→ EXERCISE INPUT:
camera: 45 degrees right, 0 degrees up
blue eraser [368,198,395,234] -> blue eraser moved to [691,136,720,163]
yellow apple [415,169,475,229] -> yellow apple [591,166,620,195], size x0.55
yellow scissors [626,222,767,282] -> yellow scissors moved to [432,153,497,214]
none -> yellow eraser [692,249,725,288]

...

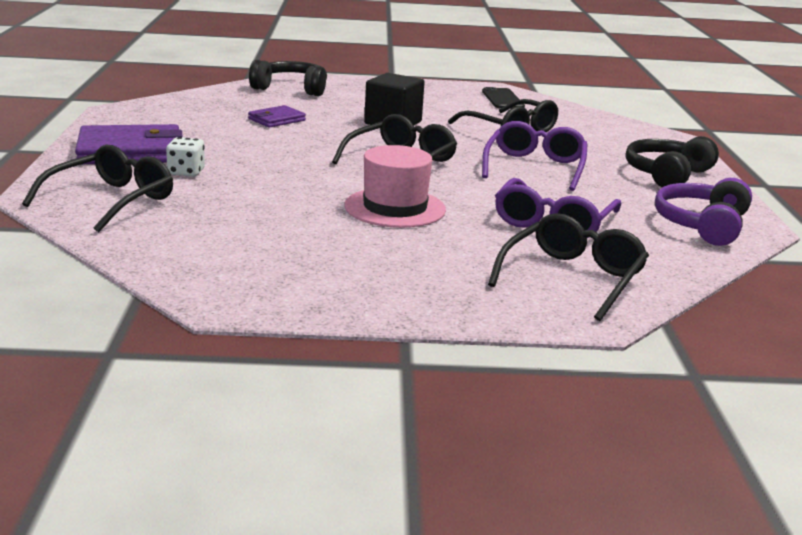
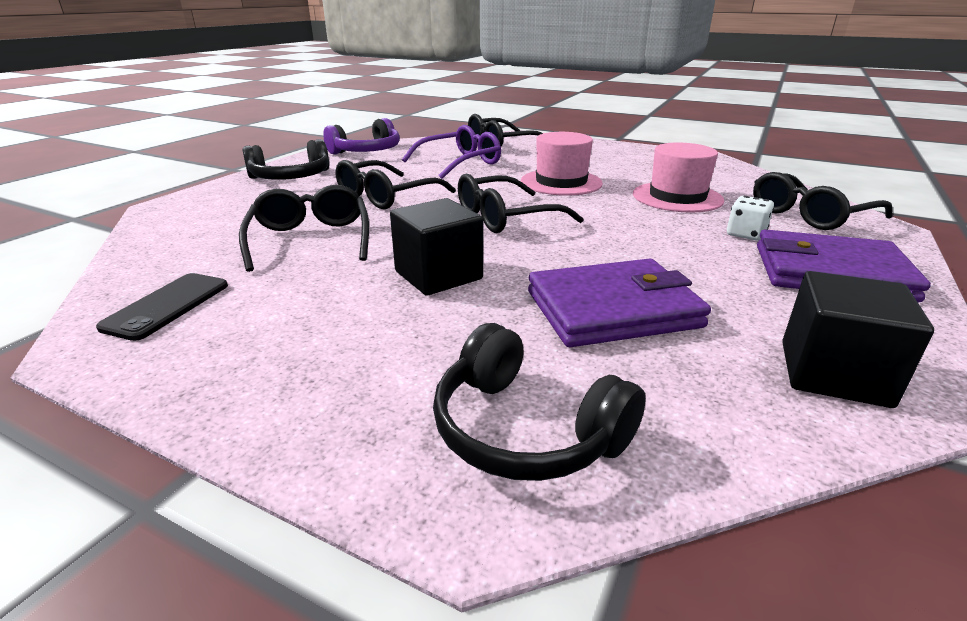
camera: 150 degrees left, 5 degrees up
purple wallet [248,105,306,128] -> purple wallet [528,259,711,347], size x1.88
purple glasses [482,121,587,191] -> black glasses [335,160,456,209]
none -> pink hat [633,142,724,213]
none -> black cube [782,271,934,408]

...

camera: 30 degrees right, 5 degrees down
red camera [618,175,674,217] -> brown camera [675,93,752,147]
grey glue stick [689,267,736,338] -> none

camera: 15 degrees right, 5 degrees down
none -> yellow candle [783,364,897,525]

→ WHAT THIS TASK INVOLVES: Taking the line with "purple glasses [482,121,587,191]" as the first and the line with "none -> black cube [782,271,934,408]" as the last, retype that stretch of the data above exactly, with no other lines.

→ WRITTEN ANSWER:
purple glasses [482,121,587,191] -> black glasses [335,160,456,209]
none -> pink hat [633,142,724,213]
none -> black cube [782,271,934,408]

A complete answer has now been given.